Problem description: Your answer must be an exact copy of the data below, minus any pictures.

BEGIN Data shown

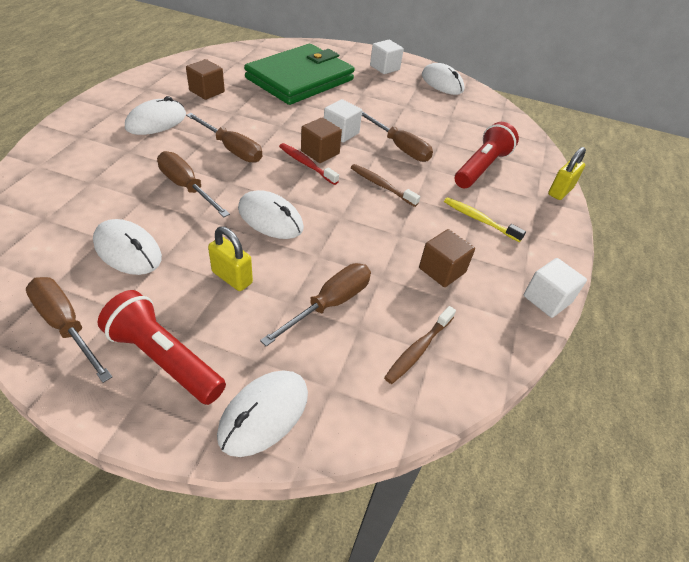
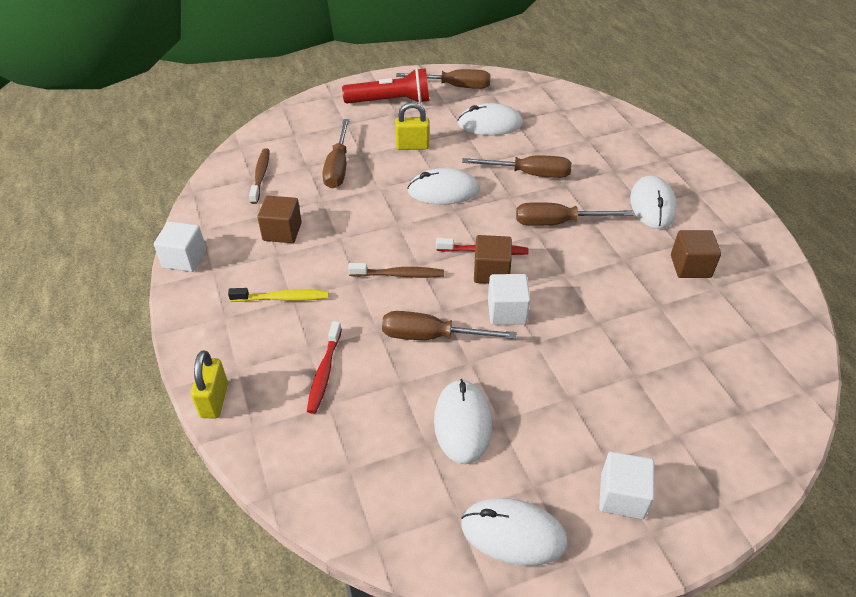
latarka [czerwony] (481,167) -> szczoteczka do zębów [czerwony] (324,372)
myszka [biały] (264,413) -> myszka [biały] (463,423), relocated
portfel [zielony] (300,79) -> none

END Data shown

Exercise response:
latarka [czerwony] (481,167) -> szczoteczka do zębów [czerwony] (324,372)
myszka [biały] (264,413) -> myszka [biały] (463,423), relocated
portfel [zielony] (300,79) -> none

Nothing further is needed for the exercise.